------ Input ------
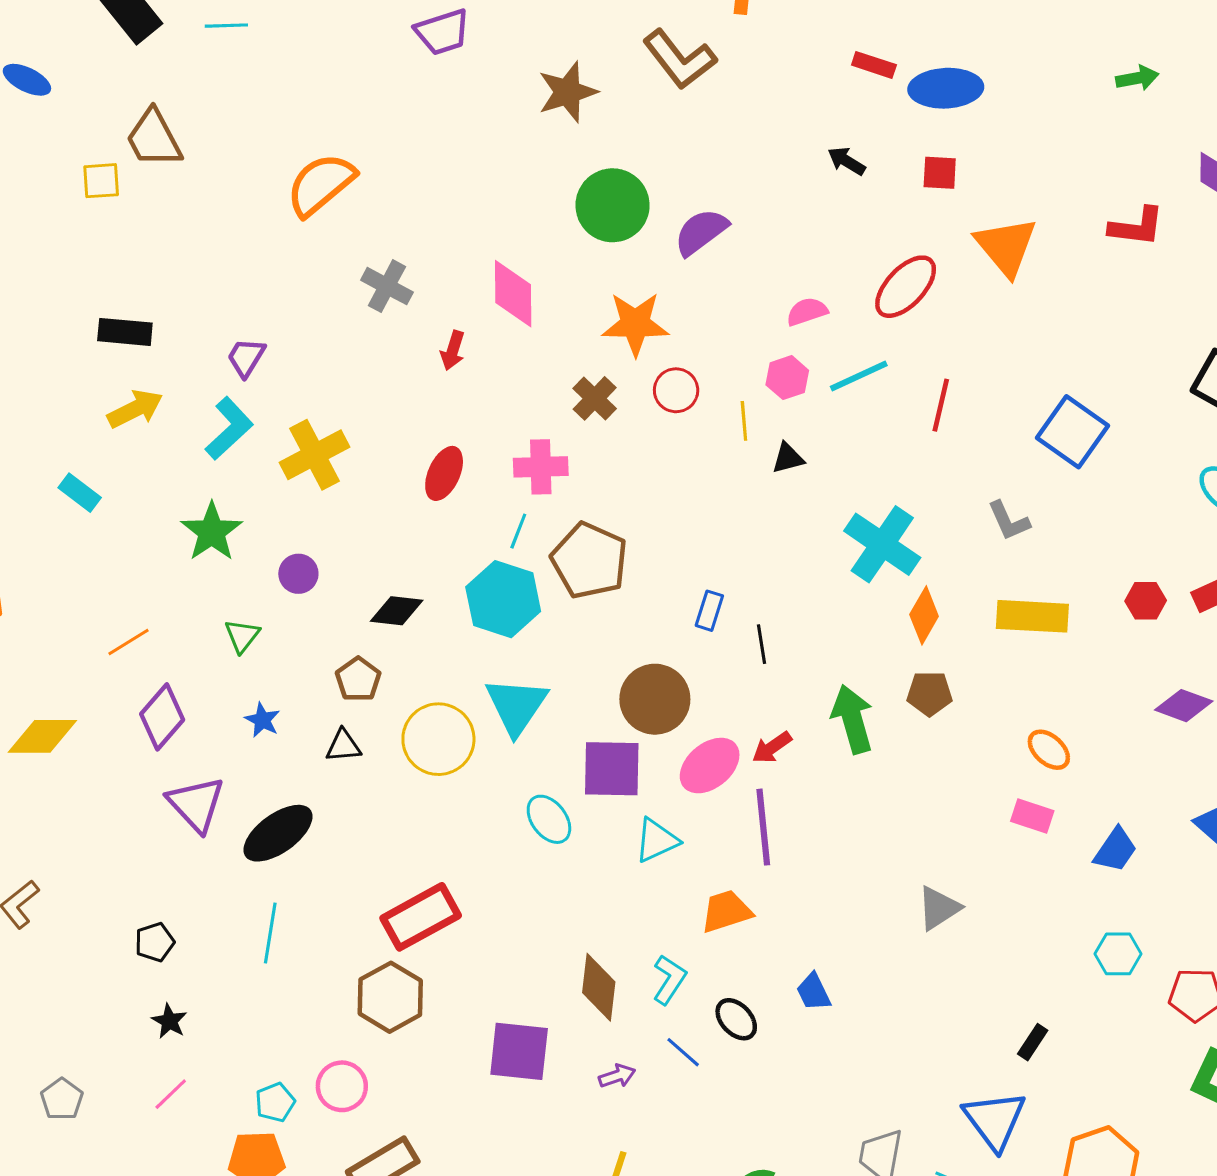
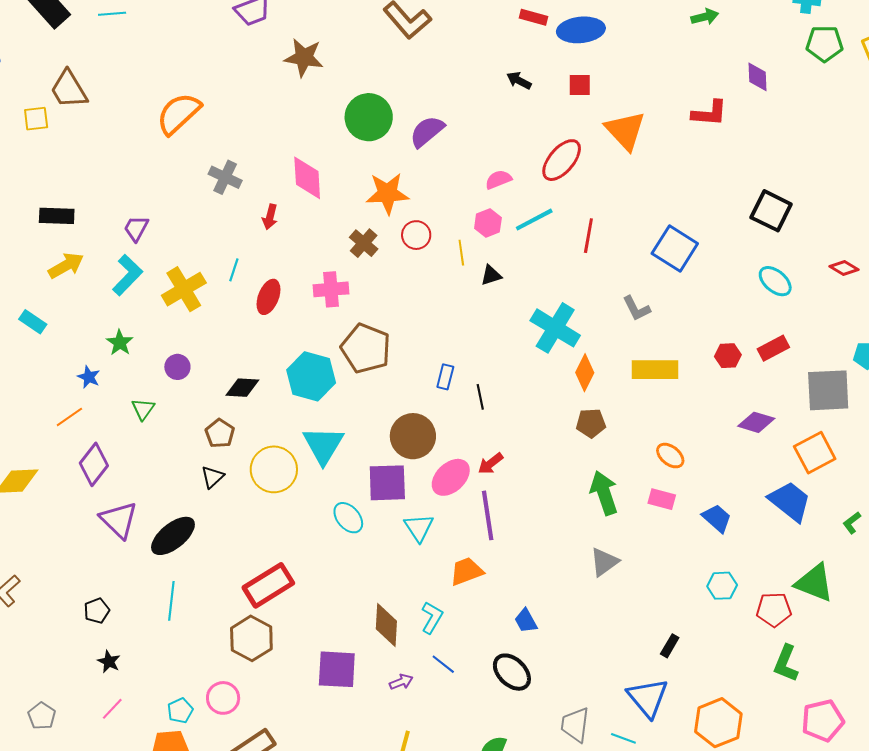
brown star: (568, 92) -> (304, 57), moved, turned 30
cyan line: (518, 531) -> (234, 270), moved
green star: (212, 532) -> (120, 343), size x0.7
green arrow: (852, 719) -> (604, 493), moved
blue star: (262, 720) -> (89, 377), moved
black triangle: (343, 746) -> (212, 477), turned -35
cyan triangle: (657, 840) -> (419, 528), turned -36
blue trapezoid: (1115, 850) -> (717, 518), turned -80
black ellipse: (736, 1019) -> (512, 672), moved, size x1.4

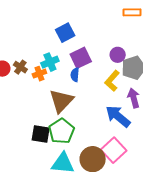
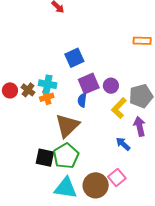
purple circle: (118, 55) -> (111, 86), moved
cyan cross: (50, 62) -> (48, 84), moved, turned 30
blue arrow: (118, 116) -> (123, 144), size x0.6
pink square: (114, 150) -> (117, 177), size x0.7

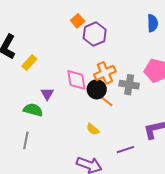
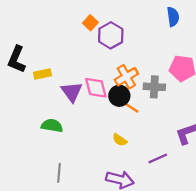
yellow rectangle: (29, 62) -> (42, 74), turned 42
purple triangle: (47, 94) -> (72, 92), moved, size x1.5
gray line: (26, 140) -> (59, 173), moved

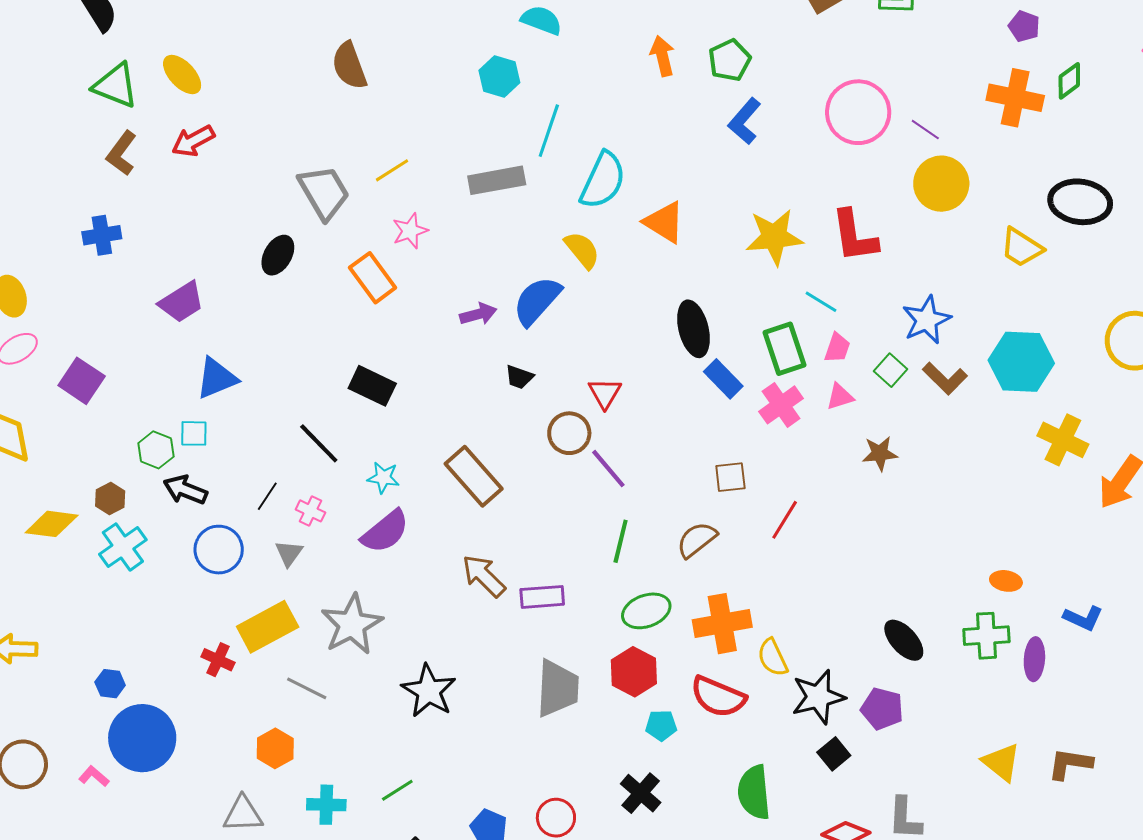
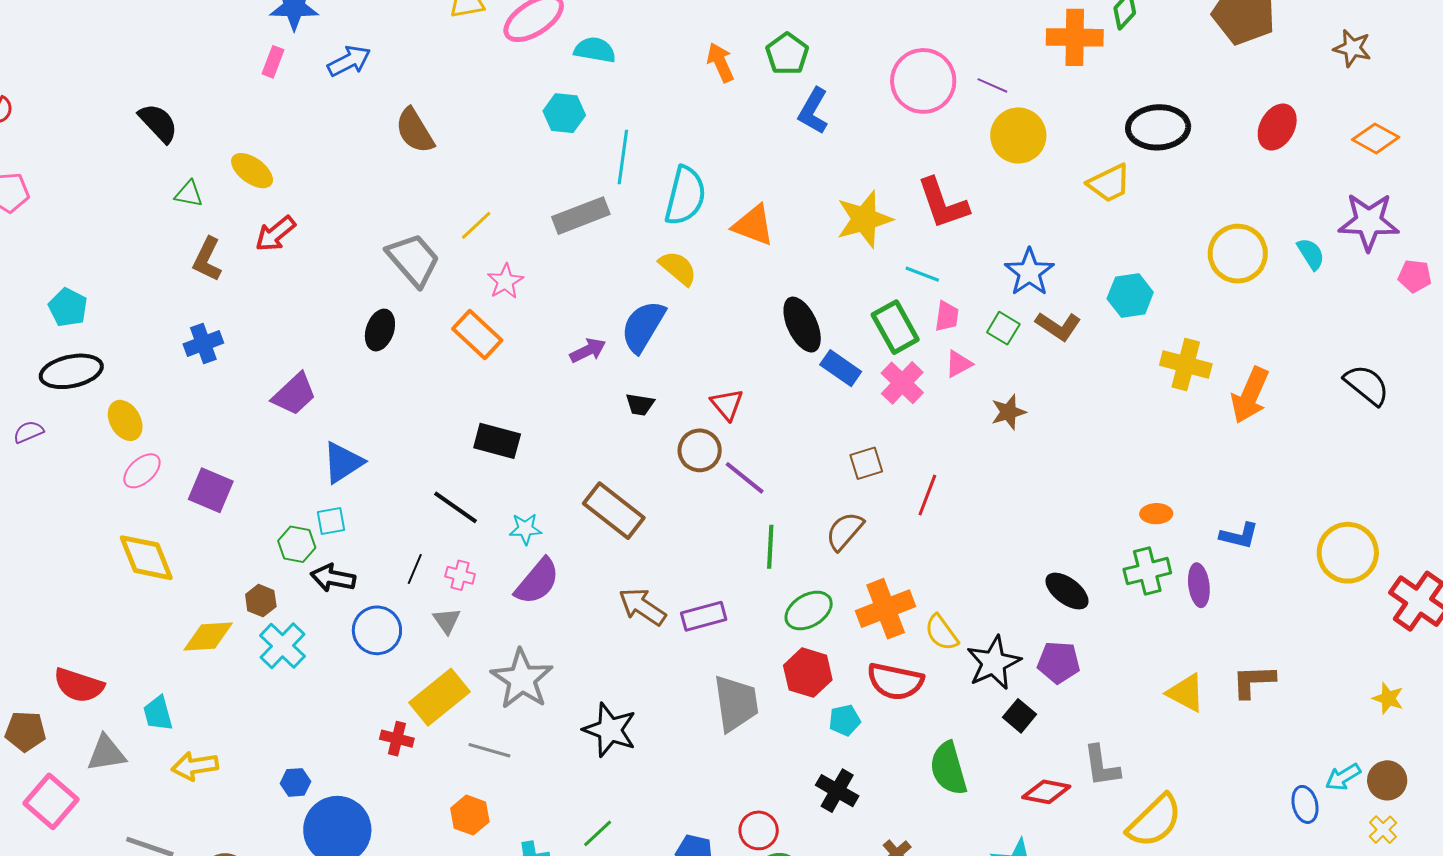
green triangle: (116, 86) -> (189, 194), size x0.6
yellow trapezoid: (1022, 247) -> (1109, 183), turned -48
cyan hexagon: (1021, 362) -> (1130, 296), size x0.7

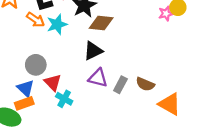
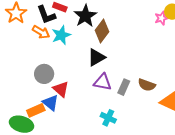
brown diamond: (101, 23) -> (102, 31), turned -55
blue triangle: (26, 88) -> (50, 103), moved
cyan cross: (64, 99) -> (108, 118), moved

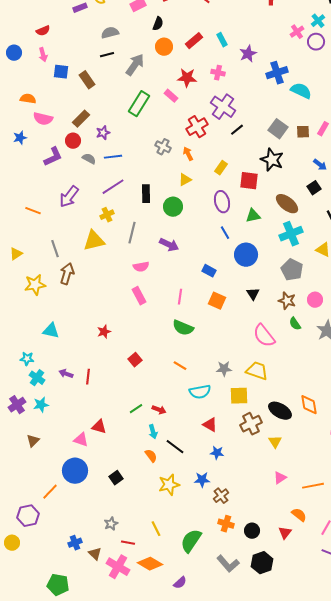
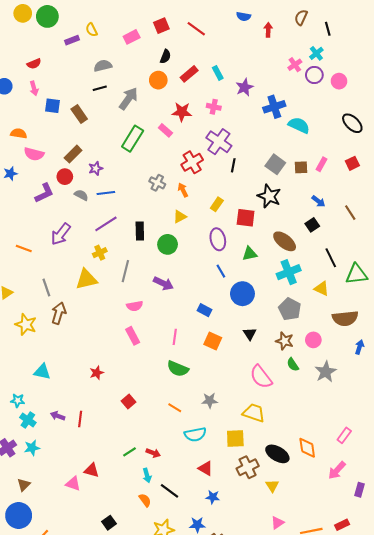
black semicircle: (158, 24) -> (165, 56), moved
black line: (237, 130) -> (233, 165), turned -40
yellow star: (35, 285) -> (26, 325), turned 30
gray star: (224, 369) -> (210, 400), moved
blue circle: (75, 471) -> (19, 516), moved

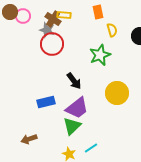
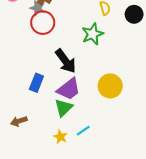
black arrow: (74, 81) -> (66, 61), size x1.4
yellow circle: (117, 93) -> (110, 86), moved
blue rectangle: (46, 102) -> (36, 83), turned -54

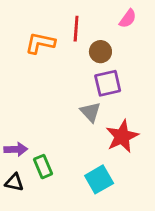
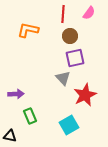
red line: (76, 29) -> (63, 14), moved
purple arrow: (16, 149) -> (16, 94), moved
black triangle: (14, 182) -> (10, 136), moved

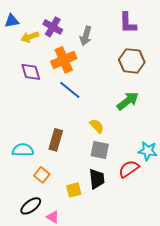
------
(Task item): For this exercise, transcribe the entries above exactly, without any pictures.

(Finished task):
brown star: (568, 92) -> (304, 57), moved, turned 30
cyan line: (518, 531) -> (234, 270), moved
green star: (212, 532) -> (120, 343), size x0.7
green arrow: (852, 719) -> (604, 493), moved
blue star: (262, 720) -> (89, 377), moved
black triangle: (343, 746) -> (212, 477), turned -35
cyan triangle: (657, 840) -> (419, 528), turned -36
blue trapezoid: (1115, 850) -> (717, 518), turned -80
black ellipse: (736, 1019) -> (512, 672), moved, size x1.4

purple circle: (118, 55) -> (111, 86), moved
cyan cross: (50, 62) -> (48, 84), moved, turned 30
blue arrow: (118, 116) -> (123, 144), size x0.6
pink square: (114, 150) -> (117, 177), size x0.7

yellow rectangle: (29, 62) -> (42, 74), turned 42
purple triangle: (47, 94) -> (72, 92), moved, size x1.5
gray line: (26, 140) -> (59, 173), moved

green triangle: (116, 86) -> (189, 194), size x0.6
yellow trapezoid: (1022, 247) -> (1109, 183), turned -48
cyan hexagon: (1021, 362) -> (1130, 296), size x0.7

brown diamond: (101, 23) -> (102, 31), turned -55
blue triangle: (26, 88) -> (50, 103), moved
cyan cross: (64, 99) -> (108, 118), moved

black semicircle: (158, 24) -> (165, 56), moved
black line: (237, 130) -> (233, 165), turned -40
yellow star: (35, 285) -> (26, 325), turned 30
gray star: (224, 369) -> (210, 400), moved
blue circle: (75, 471) -> (19, 516), moved

black arrow: (74, 81) -> (66, 61), size x1.4
yellow circle: (117, 93) -> (110, 86), moved
blue rectangle: (46, 102) -> (36, 83), turned -54

red line: (76, 29) -> (63, 14), moved
purple arrow: (16, 149) -> (16, 94), moved
black triangle: (14, 182) -> (10, 136), moved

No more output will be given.